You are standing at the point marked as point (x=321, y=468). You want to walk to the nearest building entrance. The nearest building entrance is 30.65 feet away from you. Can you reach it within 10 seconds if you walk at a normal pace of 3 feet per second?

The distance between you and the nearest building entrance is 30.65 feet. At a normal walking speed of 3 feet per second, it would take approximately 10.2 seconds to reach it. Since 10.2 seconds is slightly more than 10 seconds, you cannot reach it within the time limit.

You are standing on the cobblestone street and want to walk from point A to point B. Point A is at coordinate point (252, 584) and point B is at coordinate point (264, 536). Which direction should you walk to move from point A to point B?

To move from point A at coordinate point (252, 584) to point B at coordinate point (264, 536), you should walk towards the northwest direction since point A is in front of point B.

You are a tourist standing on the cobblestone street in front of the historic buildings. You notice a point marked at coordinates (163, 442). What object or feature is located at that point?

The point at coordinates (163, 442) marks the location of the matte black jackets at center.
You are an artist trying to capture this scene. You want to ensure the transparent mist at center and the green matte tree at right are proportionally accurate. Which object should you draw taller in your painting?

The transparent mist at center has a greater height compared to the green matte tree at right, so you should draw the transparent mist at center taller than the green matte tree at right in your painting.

☆ ☆ ☆ ☆ ☆

_WHAT TO PRODUCE_:
Copy word for word the lines of the records from the line containing "The point at" through the end of the records, both ends included.

_WRITTEN SOLUTION_:
The point at coordinates (163, 442) marks the location of the matte black jackets at center.
You are an artist trying to capture this scene. You want to ensure the transparent mist at center and the green matte tree at right are proportionally accurate. Which object should you draw taller in your painting?

The transparent mist at center has a greater height compared to the green matte tree at right, so you should draw the transparent mist at center taller than the green matte tree at right in your painting.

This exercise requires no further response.